Problem statement
Lines from the one containing "black brick D6" through the final line of the records below are needed, copied exactly, with no pictures.

------

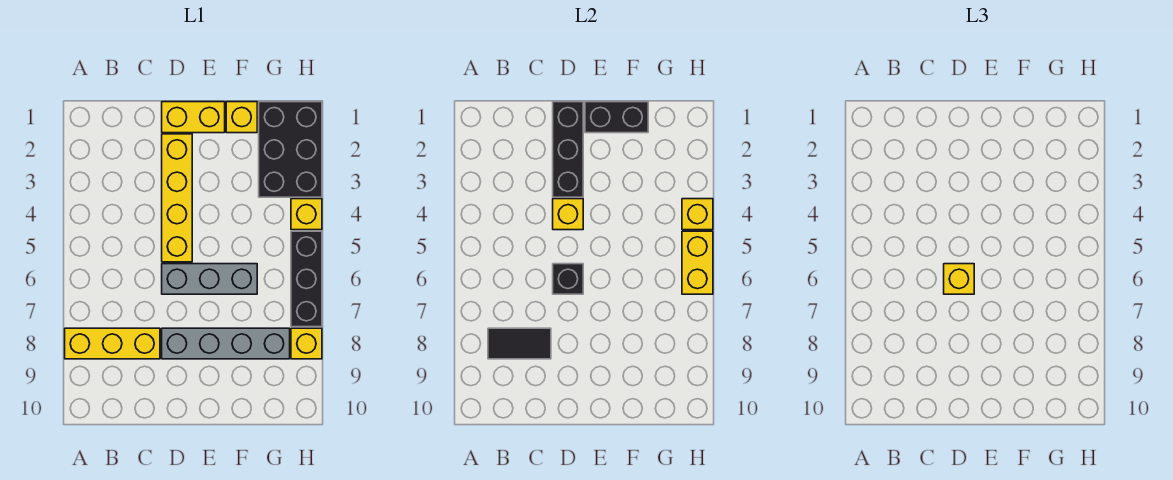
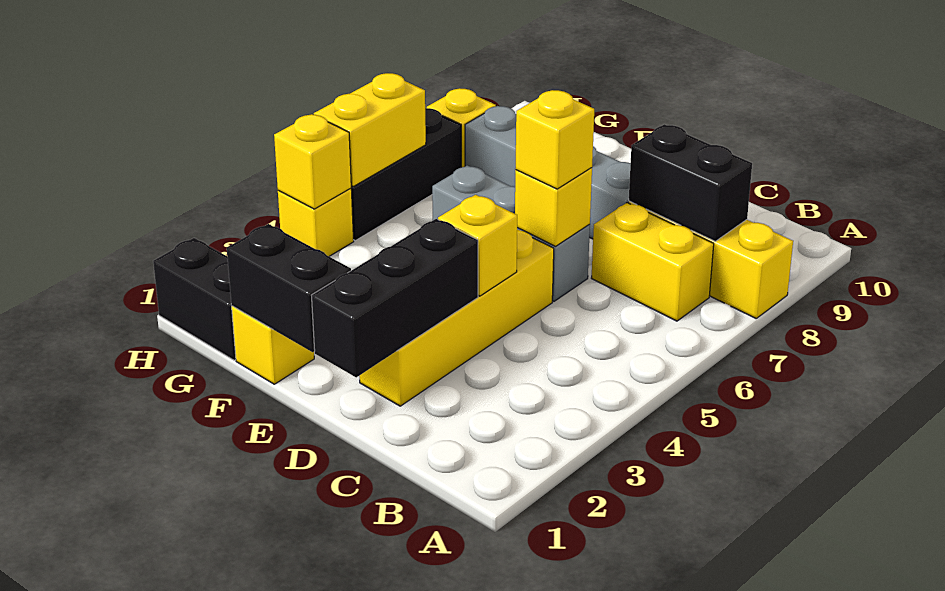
black tile B8:C8 level 2 -> black brick B8:C8 level 2
yellow brick D1:E1 level 1 -> yellow brick B7:C7 level 1
black brick D6 level 2 -> yellow brick D6 level 2
black brick G1:H3 level 1 -> black brick G1:H1 level 1

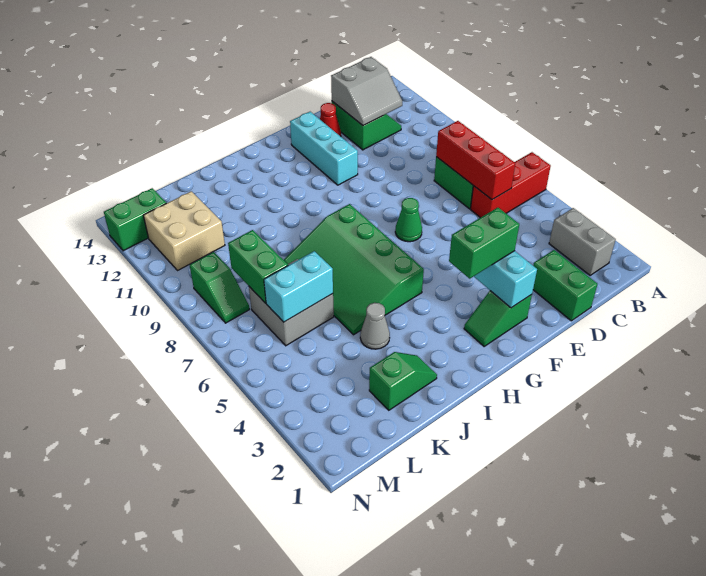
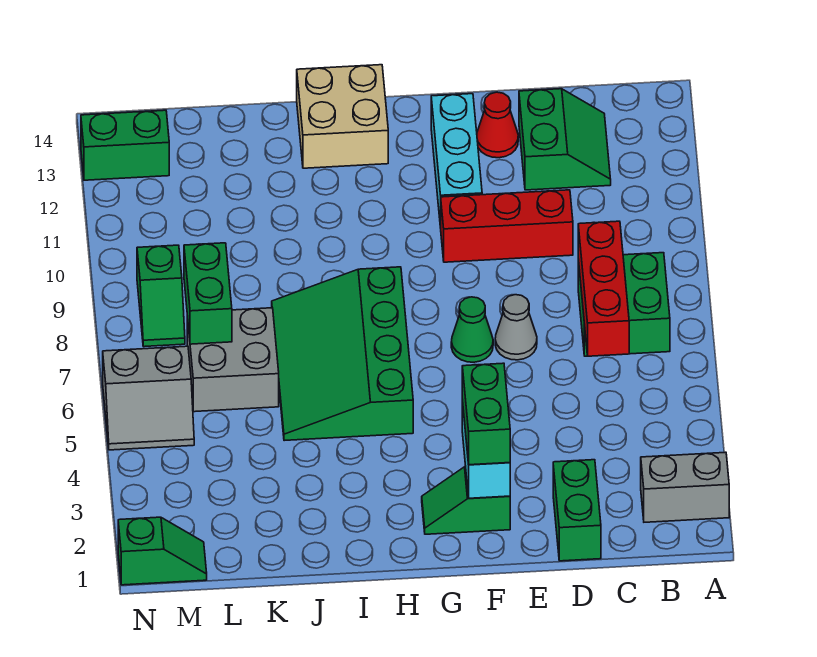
red brick A6:C6 level 1 -> red brick D10:F10 level 1
grey brick B2:B3 level 1 -> grey brick A2:B2 level 1
grey slope C12:D13 level 2 top 13 -> grey slope M5:N6 level 1 top 6
green brick F3:G3 level 3 -> green brick F2:F3 level 3
green slope J2:K2 level 1 top K -> green slope M1:N1 level 1 top N
grey cone J4 level 1 -> grey cone E7 level 1
cyan brick K6:L6 level 2 -> none
tan brick L11:M12 level 1 -> tan brick H13:I14 level 1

------

Output for this task
black brick D6 level 2 -> yellow brick D6 level 2
black brick G1:H3 level 1 -> black brick G1:H1 level 1

red brick A6:C6 level 1 -> red brick D10:F10 level 1
grey brick B2:B3 level 1 -> grey brick A2:B2 level 1
grey slope C12:D13 level 2 top 13 -> grey slope M5:N6 level 1 top 6
green brick F3:G3 level 3 -> green brick F2:F3 level 3
green slope J2:K2 level 1 top K -> green slope M1:N1 level 1 top N
grey cone J4 level 1 -> grey cone E7 level 1
cyan brick K6:L6 level 2 -> none
tan brick L11:M12 level 1 -> tan brick H13:I14 level 1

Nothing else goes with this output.